◆ **Stepwise shape edit descriptions**

++++++++++++++++++++

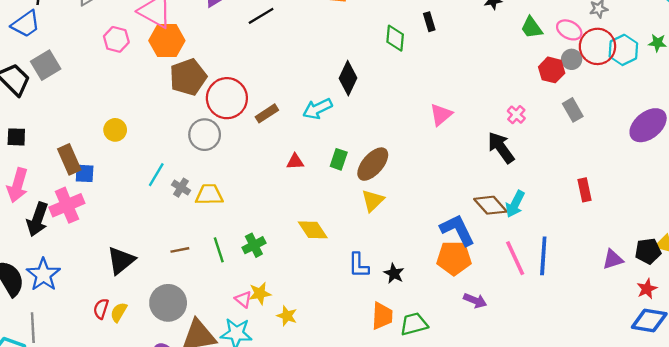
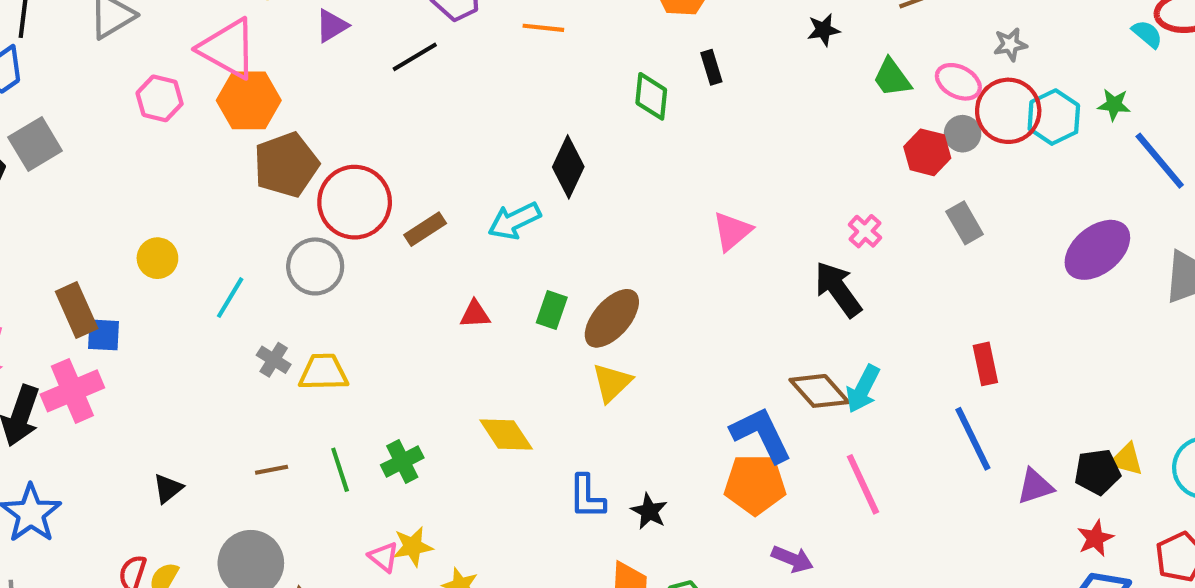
cyan line: (156, 175) -> (230, 298), moved
blue line: (543, 256) -> (973, 439), moved, turned -30
black triangle: (121, 260) -> (168, 488), size x0.6

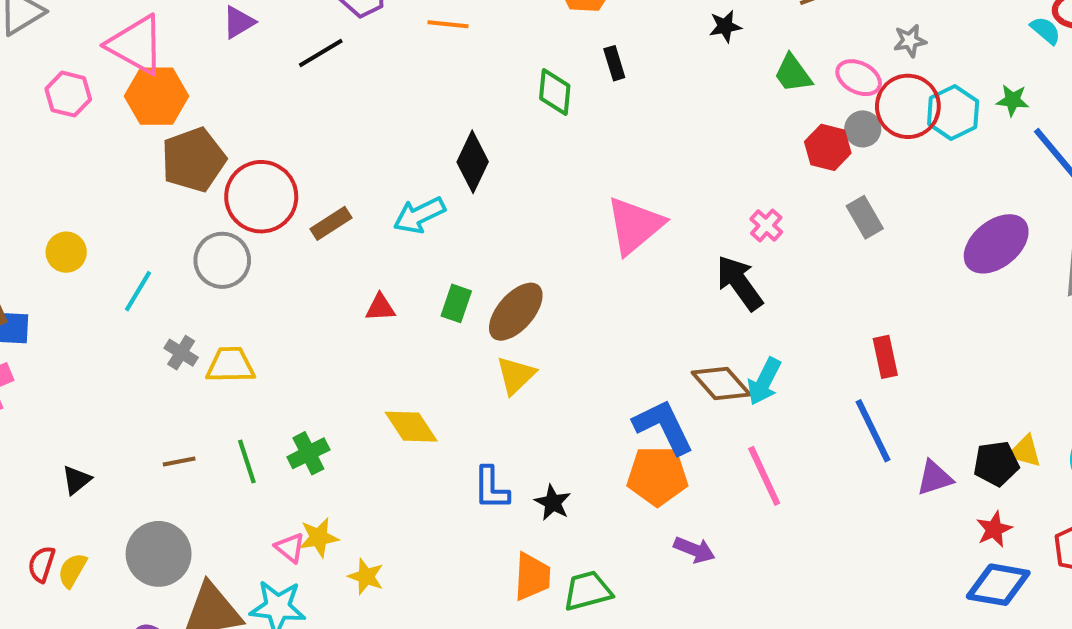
pink triangle: (732, 231) -> (635, 225), size x1.5

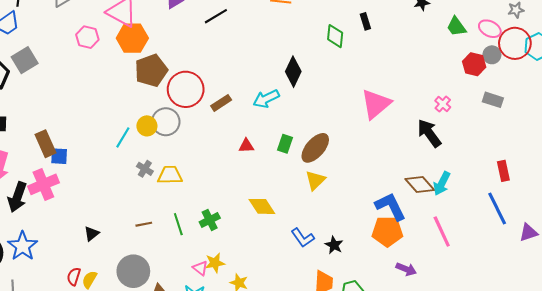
gray rectangle: (865, 217) -> (493, 100), turned -42
yellow circle: (66, 252) -> (147, 126), moved
blue L-shape: (491, 488) -> (303, 238), turned -35

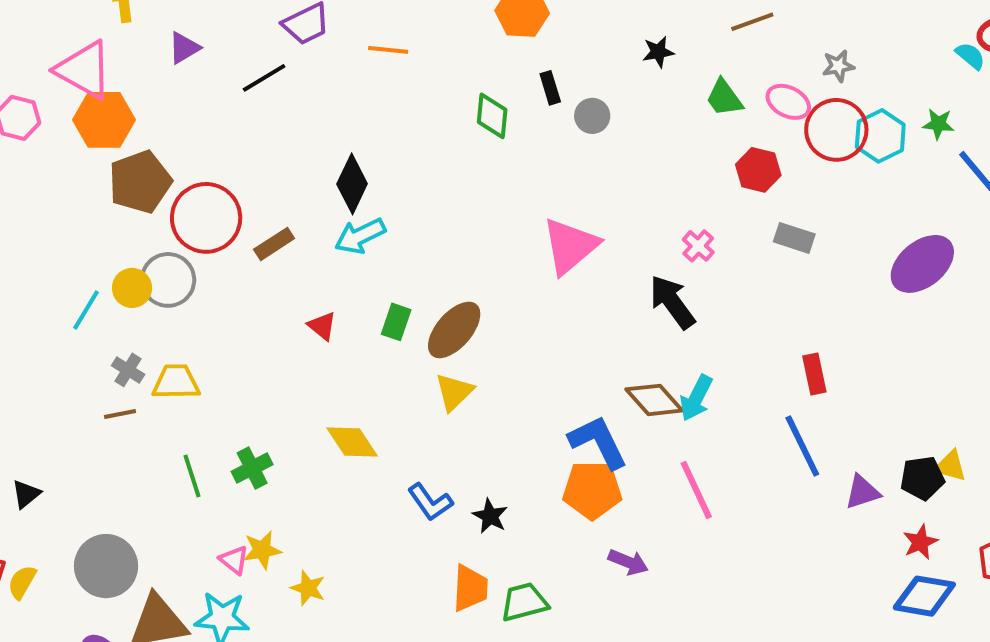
gray circle: (492, 55) -> (592, 116), moved
black diamond: (293, 72) -> (352, 184), moved
red triangle: (246, 146) -> (322, 326), turned 42
brown line: (144, 224) -> (120, 414), moved

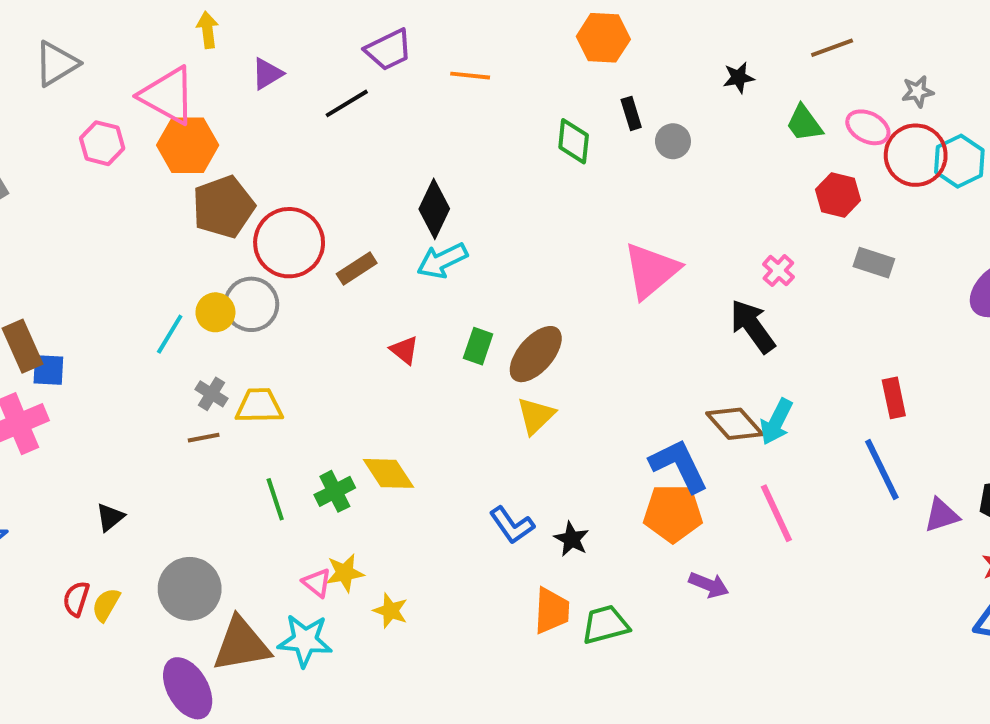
yellow diamond: (352, 442) -> (389, 473), moved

++++++++++++++++++++

◆ **Task brief**
Retype the records above exactly, leaving every picture out of your copy.

◆ **Solution to the exercise**
cyan line: (156, 175) -> (230, 298), moved
blue line: (543, 256) -> (973, 439), moved, turned -30
black triangle: (121, 260) -> (168, 488), size x0.6

pink triangle: (732, 231) -> (635, 225), size x1.5

gray rectangle: (865, 217) -> (493, 100), turned -42
yellow circle: (66, 252) -> (147, 126), moved
blue L-shape: (491, 488) -> (303, 238), turned -35

gray circle: (492, 55) -> (592, 116), moved
black diamond: (293, 72) -> (352, 184), moved
red triangle: (246, 146) -> (322, 326), turned 42
brown line: (144, 224) -> (120, 414), moved

yellow diamond: (352, 442) -> (389, 473), moved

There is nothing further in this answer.